Your response should contain each line of the data that includes "scissors".

Given information ::
-=-=-=-=-

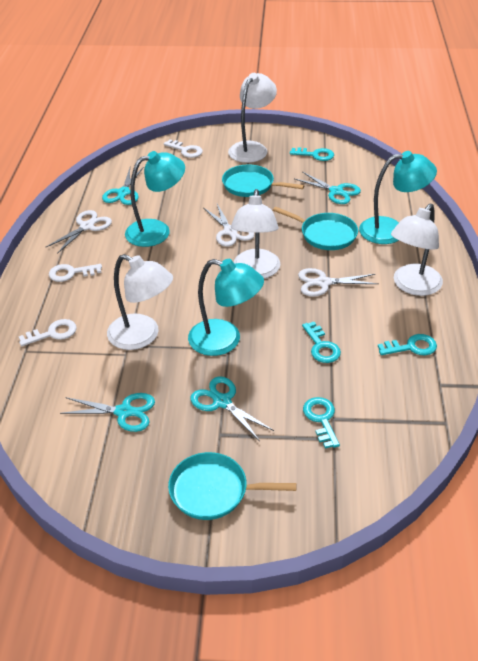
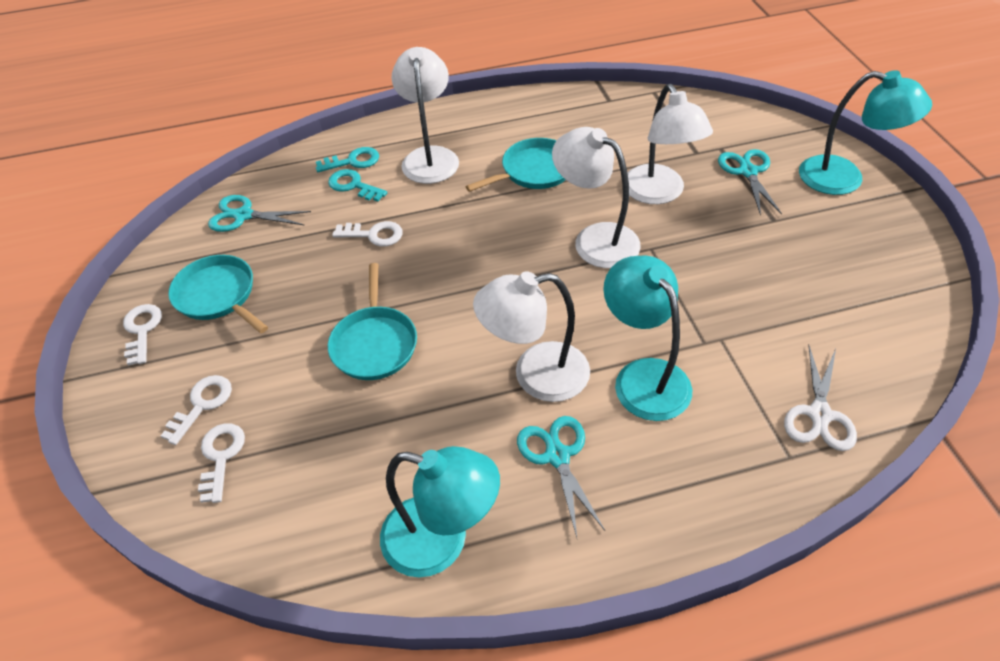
turquoise key: 4 -> 2
turquoise scissors: 4 -> 3
white key: 3 -> 4
white scissors: 3 -> 1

-=-=-=-=-

Response area ::
turquoise scissors: 4 -> 3
white scissors: 3 -> 1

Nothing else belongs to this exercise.